How many of the lines below hold the string "cone"? Say only the number.

[Material shown Boundary: Start]

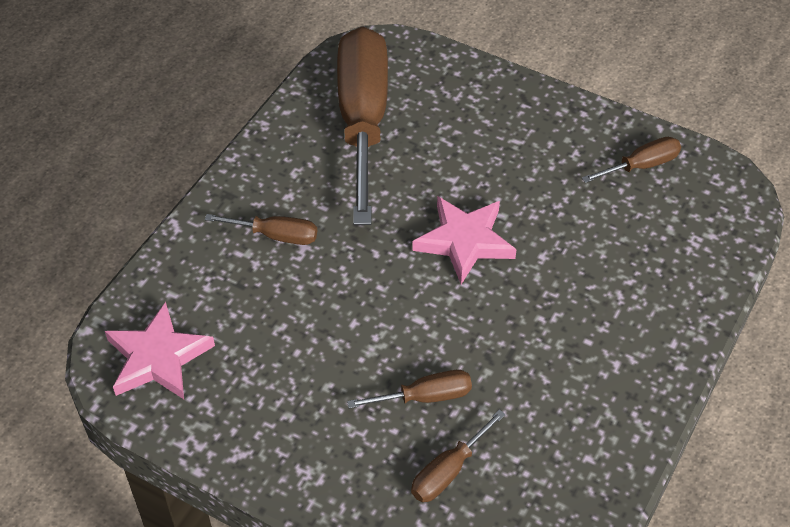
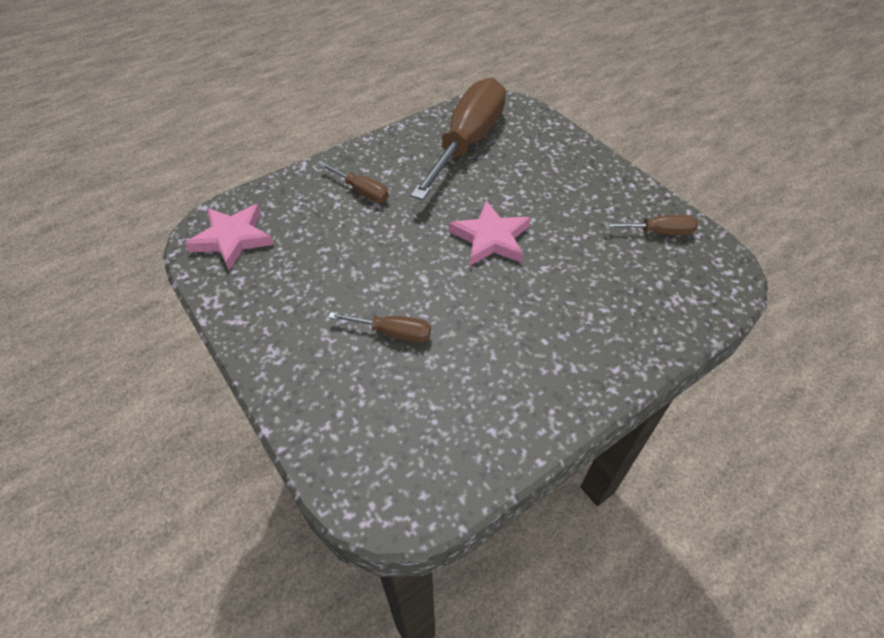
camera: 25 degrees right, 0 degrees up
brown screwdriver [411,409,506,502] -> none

[Material shown Boundary: End]
[Material shown Boundary: Start]

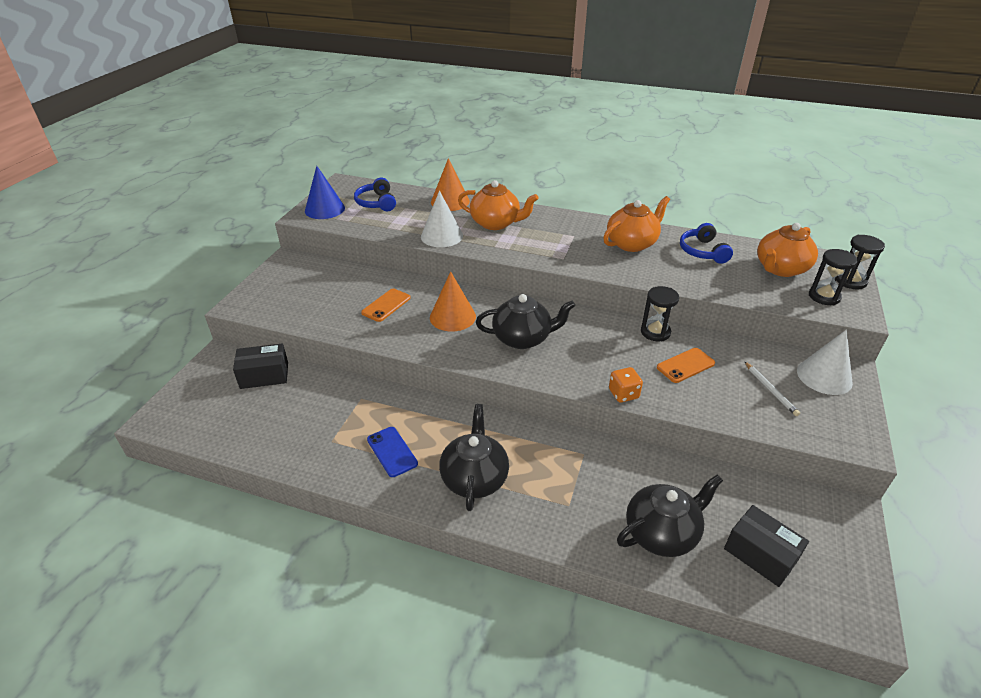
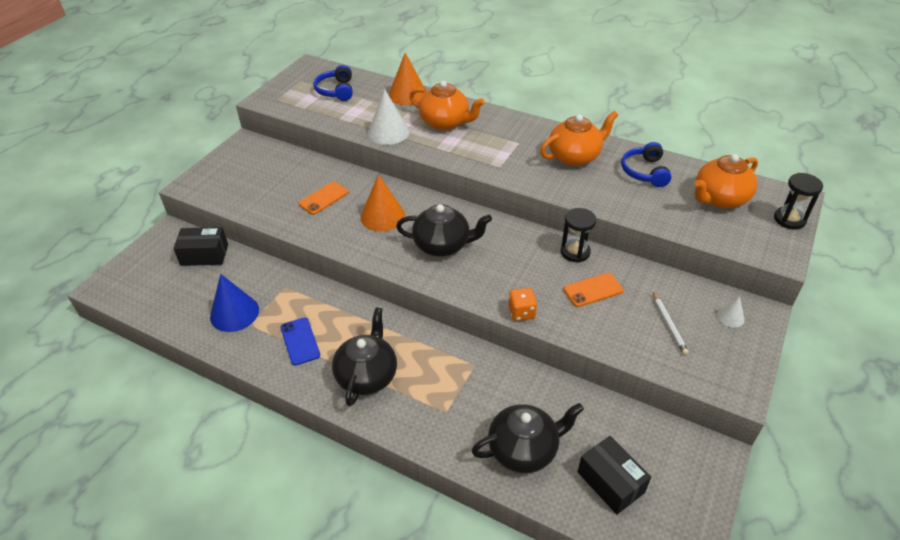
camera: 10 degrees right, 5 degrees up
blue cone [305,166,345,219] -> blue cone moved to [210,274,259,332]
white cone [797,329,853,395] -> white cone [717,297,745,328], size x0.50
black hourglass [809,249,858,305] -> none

[Material shown Boundary: End]

* [Reply to the exercise]:
2